Set task:
Repeat the lines of data from the line containing "Score (456, 39)" through the line containing "Scan for the", including both, and nothing else.

*** Supplied records

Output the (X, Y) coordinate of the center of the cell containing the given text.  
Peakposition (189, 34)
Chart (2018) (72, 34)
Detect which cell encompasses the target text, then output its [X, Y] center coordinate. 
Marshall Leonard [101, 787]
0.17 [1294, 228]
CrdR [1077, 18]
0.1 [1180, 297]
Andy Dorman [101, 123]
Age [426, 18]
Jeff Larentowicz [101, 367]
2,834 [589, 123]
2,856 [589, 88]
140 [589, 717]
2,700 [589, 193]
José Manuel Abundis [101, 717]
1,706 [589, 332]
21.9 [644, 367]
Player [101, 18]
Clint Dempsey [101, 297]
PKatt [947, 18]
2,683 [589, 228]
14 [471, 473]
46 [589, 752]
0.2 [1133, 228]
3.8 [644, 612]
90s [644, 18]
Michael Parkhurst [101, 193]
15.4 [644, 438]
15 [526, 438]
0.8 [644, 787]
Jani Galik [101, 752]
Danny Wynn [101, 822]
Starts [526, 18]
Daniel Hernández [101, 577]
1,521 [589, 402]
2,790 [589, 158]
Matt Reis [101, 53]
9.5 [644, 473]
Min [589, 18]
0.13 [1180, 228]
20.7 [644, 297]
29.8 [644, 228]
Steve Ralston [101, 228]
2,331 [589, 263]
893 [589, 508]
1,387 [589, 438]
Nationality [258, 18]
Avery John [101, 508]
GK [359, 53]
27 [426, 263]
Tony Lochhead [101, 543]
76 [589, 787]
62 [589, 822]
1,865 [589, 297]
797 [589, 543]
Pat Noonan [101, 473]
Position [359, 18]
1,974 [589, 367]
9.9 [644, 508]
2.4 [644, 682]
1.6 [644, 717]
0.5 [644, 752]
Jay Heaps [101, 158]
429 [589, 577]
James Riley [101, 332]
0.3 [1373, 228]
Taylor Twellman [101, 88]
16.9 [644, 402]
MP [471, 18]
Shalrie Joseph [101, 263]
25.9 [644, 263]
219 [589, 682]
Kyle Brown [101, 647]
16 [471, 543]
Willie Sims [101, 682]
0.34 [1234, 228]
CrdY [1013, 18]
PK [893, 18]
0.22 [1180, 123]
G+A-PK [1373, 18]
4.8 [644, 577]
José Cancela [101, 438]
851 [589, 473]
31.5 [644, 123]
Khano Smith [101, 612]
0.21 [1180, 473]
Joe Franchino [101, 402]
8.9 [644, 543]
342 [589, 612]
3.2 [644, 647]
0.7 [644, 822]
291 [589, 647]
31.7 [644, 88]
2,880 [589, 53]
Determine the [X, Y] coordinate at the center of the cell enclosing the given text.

******
*** Supplied records

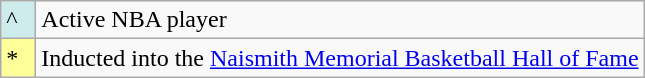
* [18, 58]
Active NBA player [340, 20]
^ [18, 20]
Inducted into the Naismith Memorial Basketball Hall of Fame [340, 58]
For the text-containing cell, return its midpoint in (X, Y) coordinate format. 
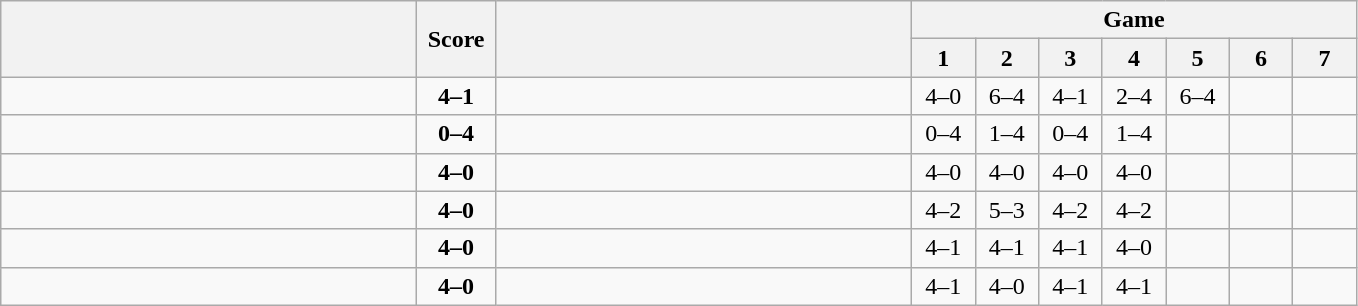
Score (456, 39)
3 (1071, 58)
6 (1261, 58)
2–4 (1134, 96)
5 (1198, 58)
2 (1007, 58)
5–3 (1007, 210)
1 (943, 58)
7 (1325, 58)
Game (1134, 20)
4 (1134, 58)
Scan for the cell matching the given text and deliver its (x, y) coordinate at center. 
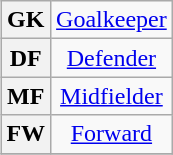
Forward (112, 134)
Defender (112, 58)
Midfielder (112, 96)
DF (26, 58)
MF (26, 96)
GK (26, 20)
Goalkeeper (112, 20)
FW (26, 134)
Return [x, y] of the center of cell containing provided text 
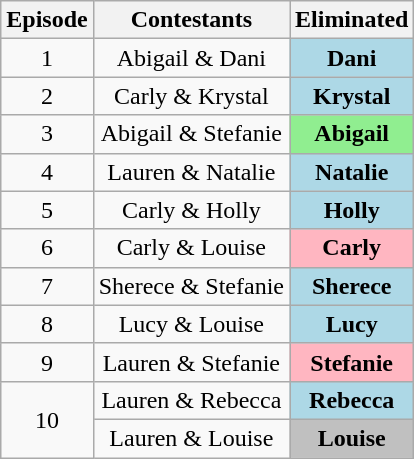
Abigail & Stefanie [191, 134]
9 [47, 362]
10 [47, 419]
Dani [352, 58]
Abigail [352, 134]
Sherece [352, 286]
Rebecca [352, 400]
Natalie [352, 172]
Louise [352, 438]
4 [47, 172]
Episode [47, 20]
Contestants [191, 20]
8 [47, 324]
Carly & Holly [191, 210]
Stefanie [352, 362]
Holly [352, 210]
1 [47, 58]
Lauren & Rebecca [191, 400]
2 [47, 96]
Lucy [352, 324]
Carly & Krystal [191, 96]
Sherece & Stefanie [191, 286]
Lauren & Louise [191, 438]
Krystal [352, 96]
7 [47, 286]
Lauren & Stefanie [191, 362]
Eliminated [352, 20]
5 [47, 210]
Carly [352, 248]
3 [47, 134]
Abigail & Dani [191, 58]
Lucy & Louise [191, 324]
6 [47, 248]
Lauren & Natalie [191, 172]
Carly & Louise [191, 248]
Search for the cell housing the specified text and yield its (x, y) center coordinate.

******
*** Supplied records

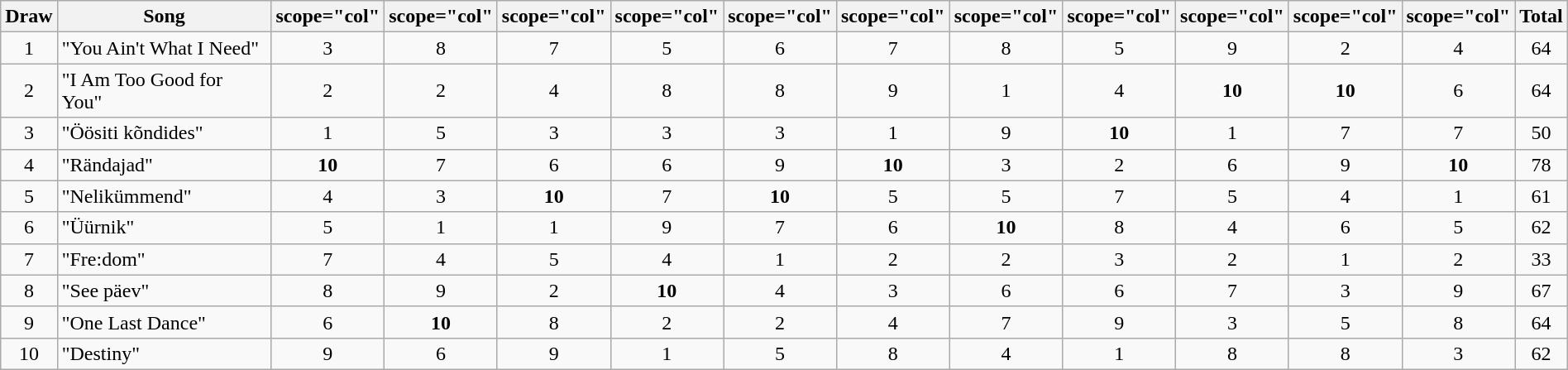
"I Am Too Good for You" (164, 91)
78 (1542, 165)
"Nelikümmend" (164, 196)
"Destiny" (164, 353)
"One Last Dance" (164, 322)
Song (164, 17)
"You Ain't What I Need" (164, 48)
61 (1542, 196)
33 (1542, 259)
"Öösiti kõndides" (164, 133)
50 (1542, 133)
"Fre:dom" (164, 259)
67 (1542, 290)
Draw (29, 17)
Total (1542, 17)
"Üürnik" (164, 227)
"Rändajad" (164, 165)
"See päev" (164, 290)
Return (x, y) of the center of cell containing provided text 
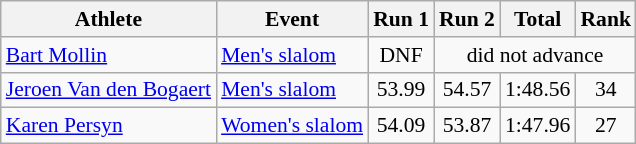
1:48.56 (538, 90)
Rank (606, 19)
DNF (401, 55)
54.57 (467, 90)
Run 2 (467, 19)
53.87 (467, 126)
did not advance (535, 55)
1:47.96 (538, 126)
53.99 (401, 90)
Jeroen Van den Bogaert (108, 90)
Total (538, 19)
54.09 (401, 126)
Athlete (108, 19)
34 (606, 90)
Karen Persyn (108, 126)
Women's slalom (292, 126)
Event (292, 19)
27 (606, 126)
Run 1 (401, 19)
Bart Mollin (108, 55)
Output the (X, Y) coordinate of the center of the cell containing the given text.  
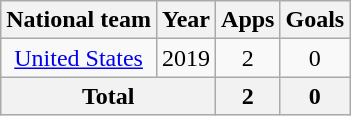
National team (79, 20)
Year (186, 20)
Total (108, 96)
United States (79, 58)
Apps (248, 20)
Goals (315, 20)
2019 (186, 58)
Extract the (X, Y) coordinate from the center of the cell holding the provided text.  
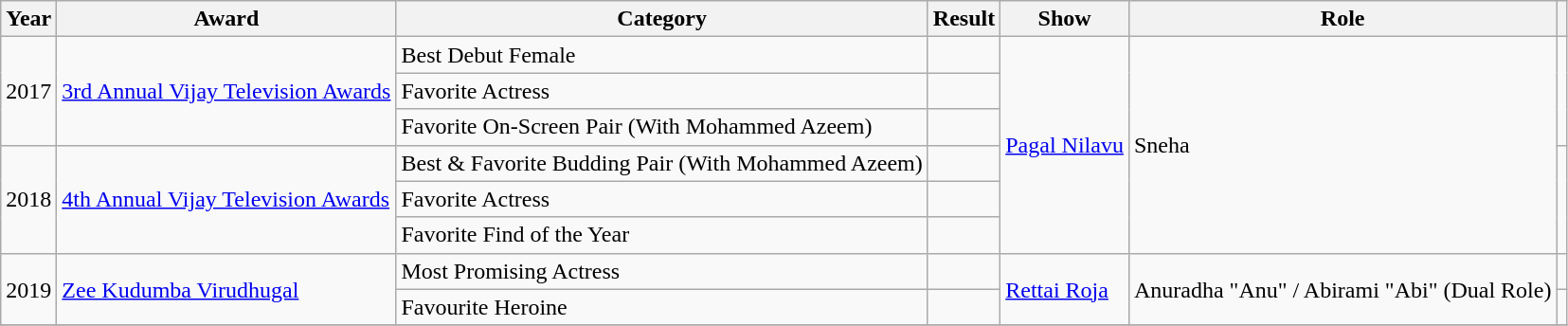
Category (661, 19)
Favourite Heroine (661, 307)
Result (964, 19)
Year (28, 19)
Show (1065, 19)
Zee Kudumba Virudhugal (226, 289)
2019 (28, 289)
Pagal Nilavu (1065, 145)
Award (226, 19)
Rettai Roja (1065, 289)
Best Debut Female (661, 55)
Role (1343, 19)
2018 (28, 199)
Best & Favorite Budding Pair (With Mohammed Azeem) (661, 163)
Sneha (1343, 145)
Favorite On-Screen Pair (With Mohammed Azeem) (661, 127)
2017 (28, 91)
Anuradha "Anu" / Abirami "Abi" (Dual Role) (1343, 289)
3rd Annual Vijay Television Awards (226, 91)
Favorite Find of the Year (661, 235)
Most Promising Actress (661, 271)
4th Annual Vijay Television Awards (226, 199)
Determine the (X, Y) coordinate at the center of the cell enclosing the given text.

******

Exercise output:
Score (456, 39)
3 (1071, 58)
6 (1261, 58)
2–4 (1134, 96)
5 (1198, 58)
2 (1007, 58)
5–3 (1007, 210)
1 (943, 58)
7 (1325, 58)
Game (1134, 20)
4 (1134, 58)
Scan for the cell matching the given text and deliver its (x, y) coordinate at center. 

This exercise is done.